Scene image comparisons
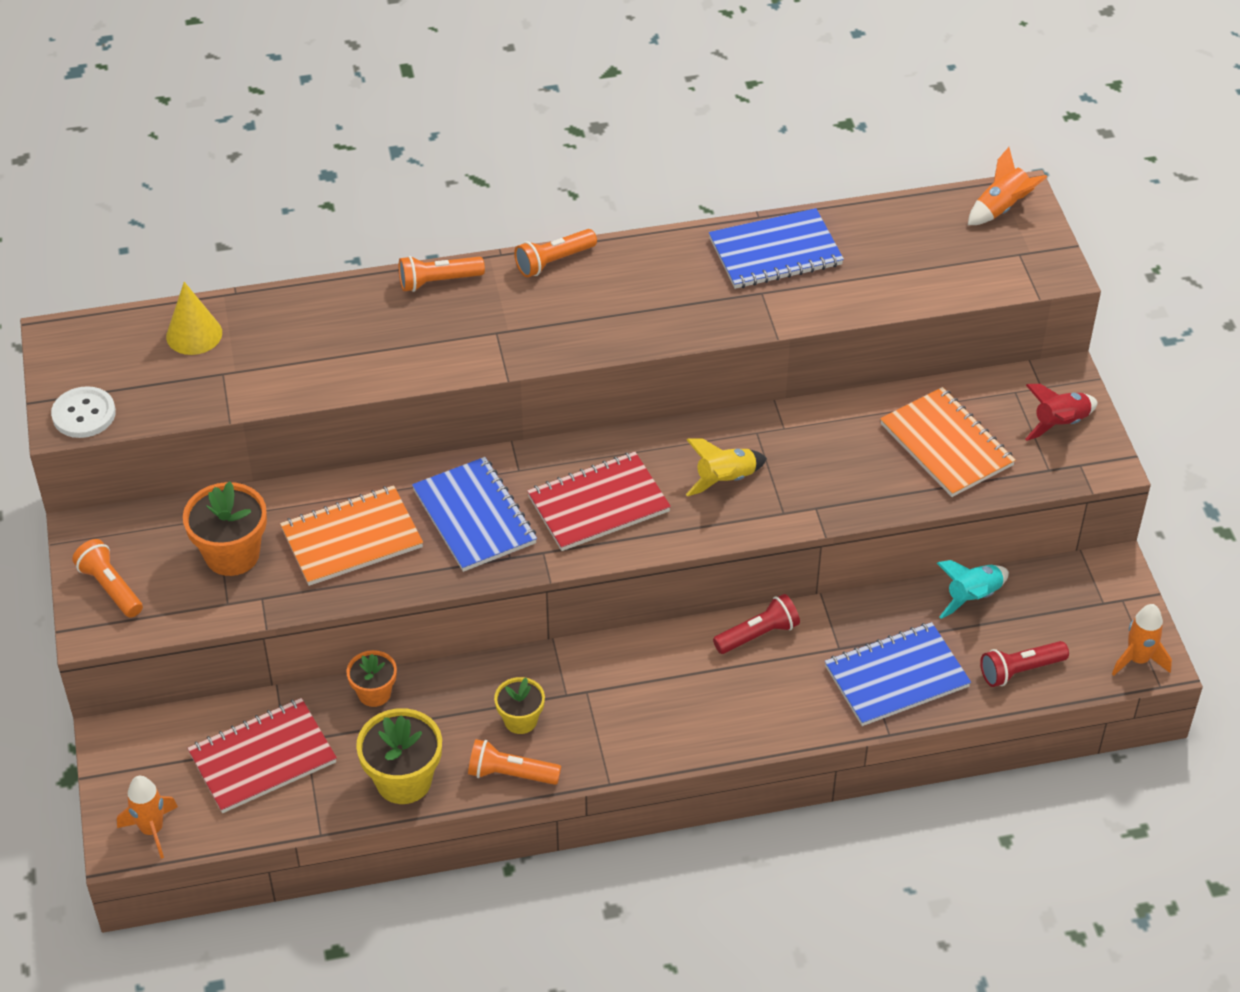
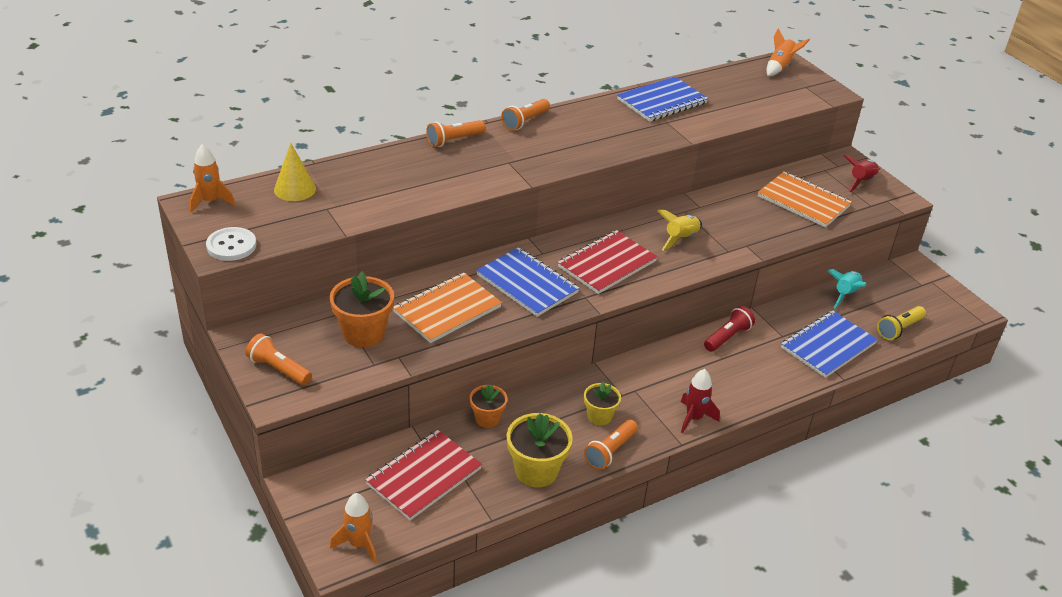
camera: 20 degrees left, 10 degrees down
(510, 774) = (610, 451): orange flashlight -> orange flashlight turned 45 degrees counterclockwise
(645, 749) = (694, 418): none -> red rocket
(1020, 670) = (899, 329): red flashlight -> yellow flashlight
(1138, 660) = (962, 311): orange rocket -> orange rocket (210, 201)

• Task to complete: Copy, exactly as written, the lines above, beginning with the one that contains "(645, 749) = (694, 418): none -> red rocket" and ending with the last.

• Answer to the problem:
(645, 749) = (694, 418): none -> red rocket
(1020, 670) = (899, 329): red flashlight -> yellow flashlight
(1138, 660) = (962, 311): orange rocket -> orange rocket (210, 201)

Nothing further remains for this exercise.